● **Assignment**: After finding the line with "grey robot [718,349,759,421]" in the entries below, retype exactly each line from there through the line with "none -> blue plane [116,366,209,418]", including that final line.

● **Task input**:

· · · · ·

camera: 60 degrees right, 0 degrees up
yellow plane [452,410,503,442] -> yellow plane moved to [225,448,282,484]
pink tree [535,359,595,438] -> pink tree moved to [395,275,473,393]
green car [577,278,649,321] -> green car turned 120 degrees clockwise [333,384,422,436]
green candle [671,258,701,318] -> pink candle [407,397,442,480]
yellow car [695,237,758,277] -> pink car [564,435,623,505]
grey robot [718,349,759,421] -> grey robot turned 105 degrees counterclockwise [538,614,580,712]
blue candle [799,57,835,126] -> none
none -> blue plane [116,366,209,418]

· · · · ·

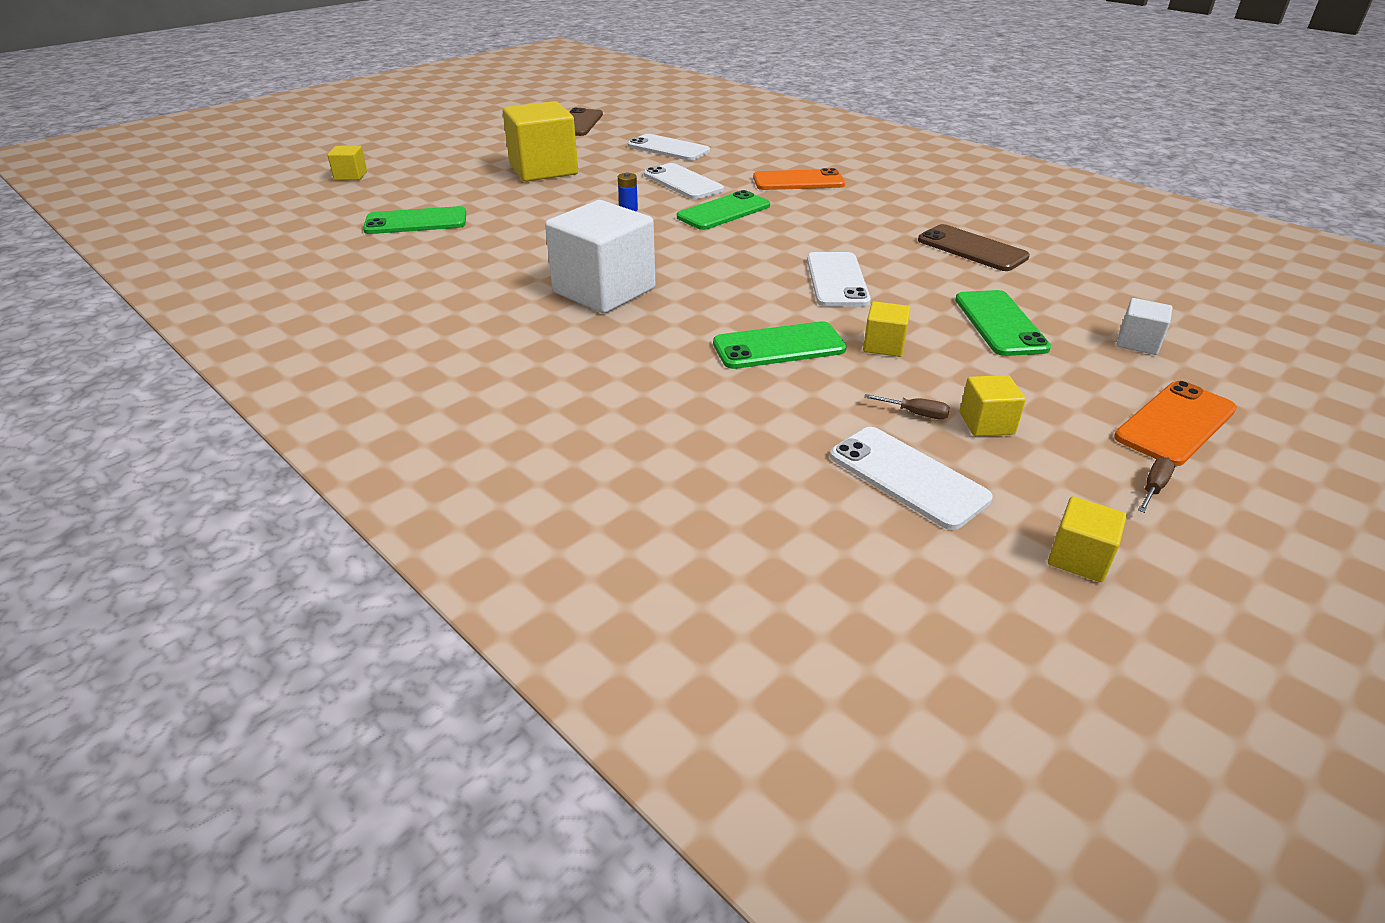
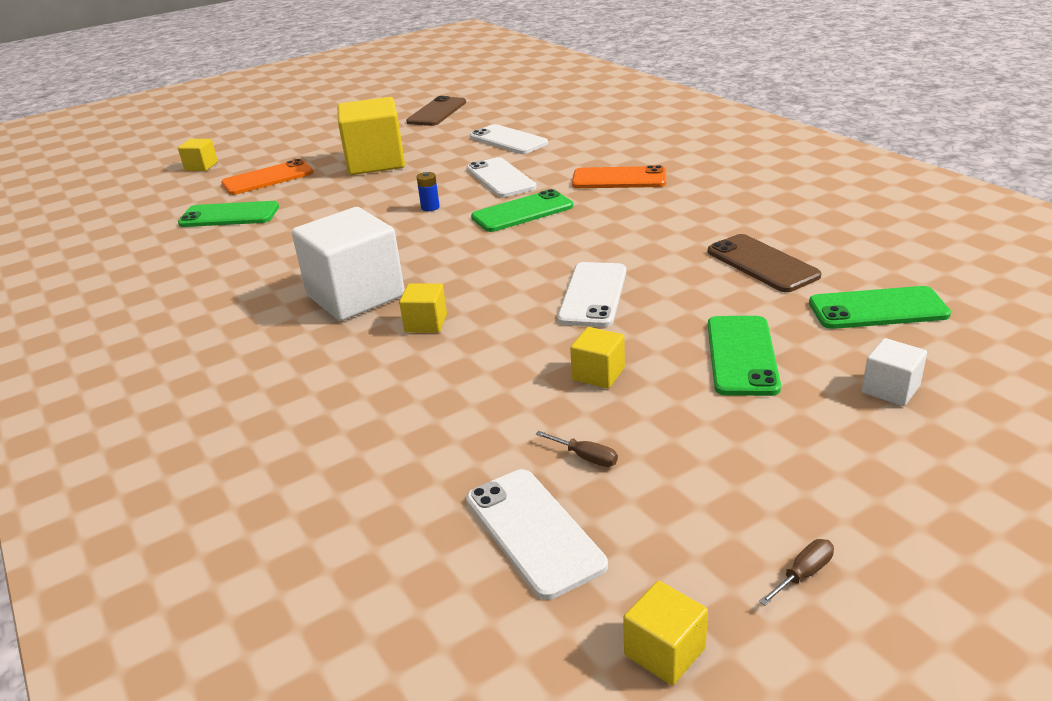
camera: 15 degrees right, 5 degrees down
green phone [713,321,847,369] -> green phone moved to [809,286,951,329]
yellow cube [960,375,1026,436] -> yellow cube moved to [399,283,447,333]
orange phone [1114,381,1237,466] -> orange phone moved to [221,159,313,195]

· · · · ·

● **Exercise solution**:
grey robot [718,349,759,421] -> grey robot turned 105 degrees counterclockwise [538,614,580,712]
blue candle [799,57,835,126] -> none
none -> blue plane [116,366,209,418]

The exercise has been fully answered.